(Stored items from a collection)
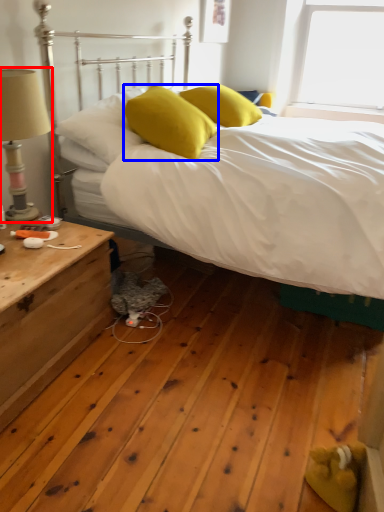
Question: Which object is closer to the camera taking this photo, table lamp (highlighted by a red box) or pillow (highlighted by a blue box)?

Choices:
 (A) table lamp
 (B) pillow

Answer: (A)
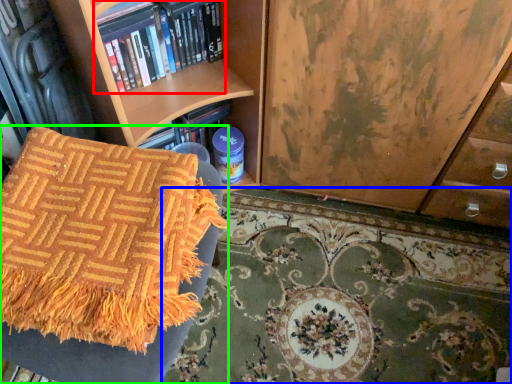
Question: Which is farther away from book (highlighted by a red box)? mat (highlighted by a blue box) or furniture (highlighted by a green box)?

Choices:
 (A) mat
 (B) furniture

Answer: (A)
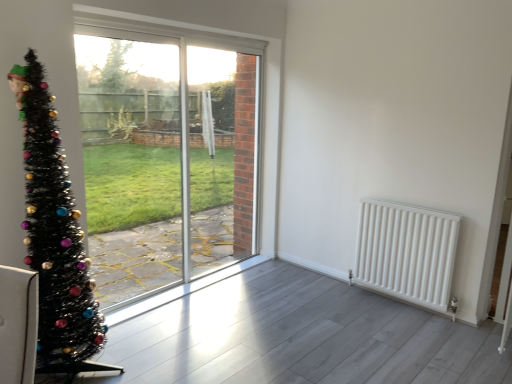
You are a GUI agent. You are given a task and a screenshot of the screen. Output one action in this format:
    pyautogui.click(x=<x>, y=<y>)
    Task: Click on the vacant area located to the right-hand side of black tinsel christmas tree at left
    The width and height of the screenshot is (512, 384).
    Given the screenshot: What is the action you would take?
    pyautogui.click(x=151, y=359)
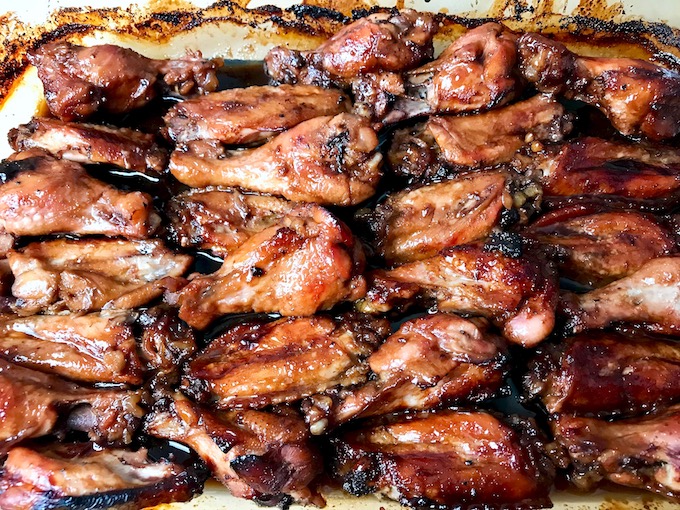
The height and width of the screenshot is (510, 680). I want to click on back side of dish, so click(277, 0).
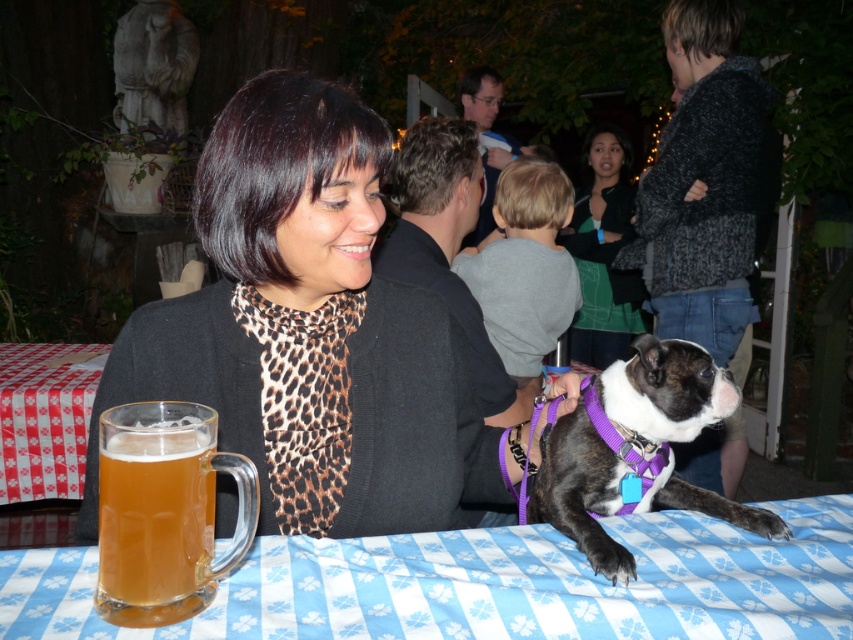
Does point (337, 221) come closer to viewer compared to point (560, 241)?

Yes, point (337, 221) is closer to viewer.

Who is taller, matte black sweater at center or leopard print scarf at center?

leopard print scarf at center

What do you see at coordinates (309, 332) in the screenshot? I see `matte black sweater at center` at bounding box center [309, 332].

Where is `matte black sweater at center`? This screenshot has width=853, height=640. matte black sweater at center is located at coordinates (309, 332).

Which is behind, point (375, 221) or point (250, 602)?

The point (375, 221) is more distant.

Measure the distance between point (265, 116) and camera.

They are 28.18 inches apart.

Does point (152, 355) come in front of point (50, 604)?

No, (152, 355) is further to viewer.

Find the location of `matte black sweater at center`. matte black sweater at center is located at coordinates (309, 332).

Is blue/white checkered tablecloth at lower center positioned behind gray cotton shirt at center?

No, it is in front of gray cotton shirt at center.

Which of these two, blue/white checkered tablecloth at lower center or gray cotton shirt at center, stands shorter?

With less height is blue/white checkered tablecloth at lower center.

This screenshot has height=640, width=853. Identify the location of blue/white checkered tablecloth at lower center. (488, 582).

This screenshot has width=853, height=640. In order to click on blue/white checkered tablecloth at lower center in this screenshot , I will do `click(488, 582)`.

**Task prompt**
Locate every line in the entries above that contains the string "pillow", matching case exactly, and copy each of those lines.

**Exercise answer**
Question: Which object is closer to the camera taking this photo, table lamp (highlighted by a red box) or pillow (highlighted by a blue box)?
 (B) pillow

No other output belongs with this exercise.